TASK PROMPT
Return every line of the entries that includes the word "grey".

Object tally comparisons:
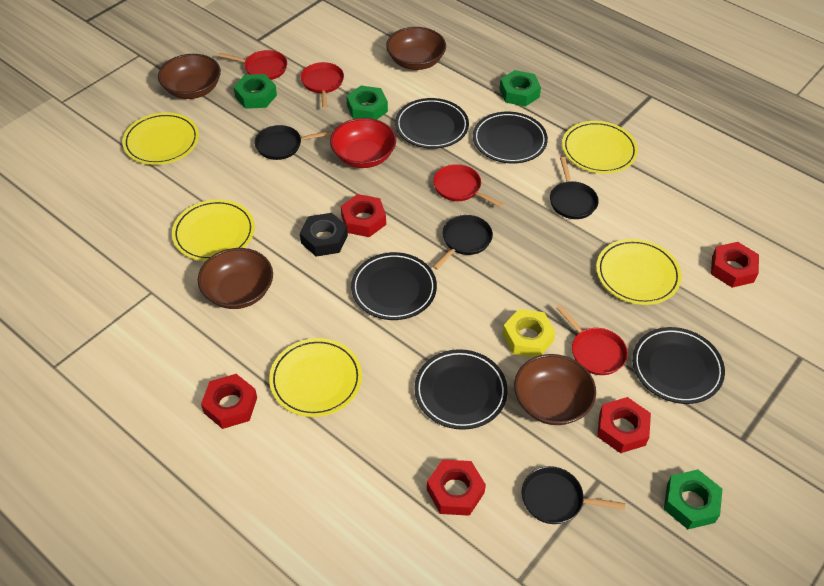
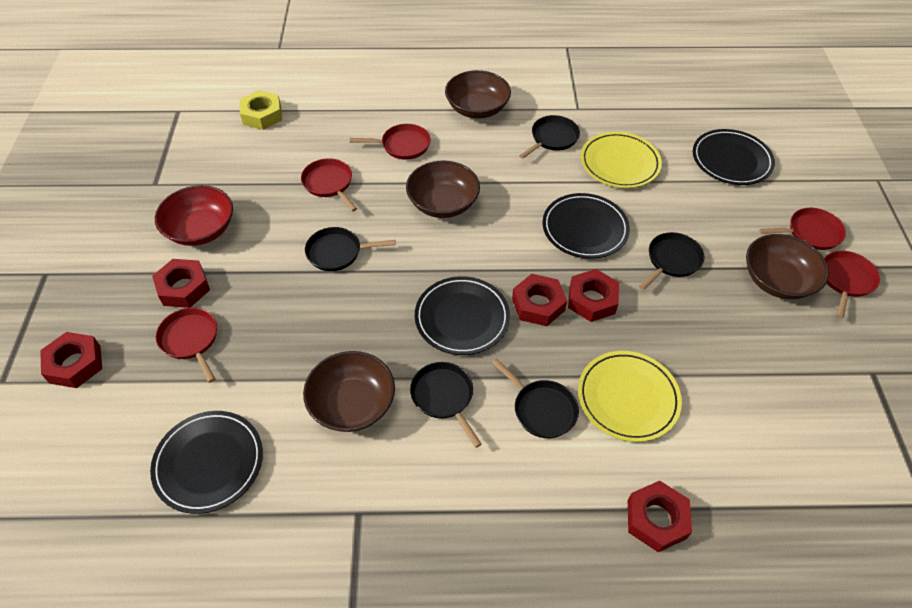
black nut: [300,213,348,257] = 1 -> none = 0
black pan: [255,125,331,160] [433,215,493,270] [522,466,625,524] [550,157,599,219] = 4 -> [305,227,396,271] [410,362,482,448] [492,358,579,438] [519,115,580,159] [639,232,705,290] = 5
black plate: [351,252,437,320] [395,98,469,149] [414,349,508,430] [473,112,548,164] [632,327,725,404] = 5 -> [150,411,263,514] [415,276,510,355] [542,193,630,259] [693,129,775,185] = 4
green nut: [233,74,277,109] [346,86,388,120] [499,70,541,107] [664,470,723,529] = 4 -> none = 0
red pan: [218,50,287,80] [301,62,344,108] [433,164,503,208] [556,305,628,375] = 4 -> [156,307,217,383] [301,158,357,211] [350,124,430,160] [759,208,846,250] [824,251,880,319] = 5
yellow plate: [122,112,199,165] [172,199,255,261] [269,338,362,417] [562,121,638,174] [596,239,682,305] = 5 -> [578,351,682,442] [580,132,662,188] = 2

...

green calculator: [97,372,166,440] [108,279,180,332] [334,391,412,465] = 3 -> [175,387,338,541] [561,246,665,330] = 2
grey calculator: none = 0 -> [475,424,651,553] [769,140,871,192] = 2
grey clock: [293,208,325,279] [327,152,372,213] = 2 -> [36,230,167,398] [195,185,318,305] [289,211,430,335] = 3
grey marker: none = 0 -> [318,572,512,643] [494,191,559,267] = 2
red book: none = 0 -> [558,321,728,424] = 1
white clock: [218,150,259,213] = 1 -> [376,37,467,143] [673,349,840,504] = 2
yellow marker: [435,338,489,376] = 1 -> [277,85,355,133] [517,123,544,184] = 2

TASK RESPONSE
grey calculator: none = 0 -> [475,424,651,553] [769,140,871,192] = 2
grey clock: [293,208,325,279] [327,152,372,213] = 2 -> [36,230,167,398] [195,185,318,305] [289,211,430,335] = 3
grey marker: none = 0 -> [318,572,512,643] [494,191,559,267] = 2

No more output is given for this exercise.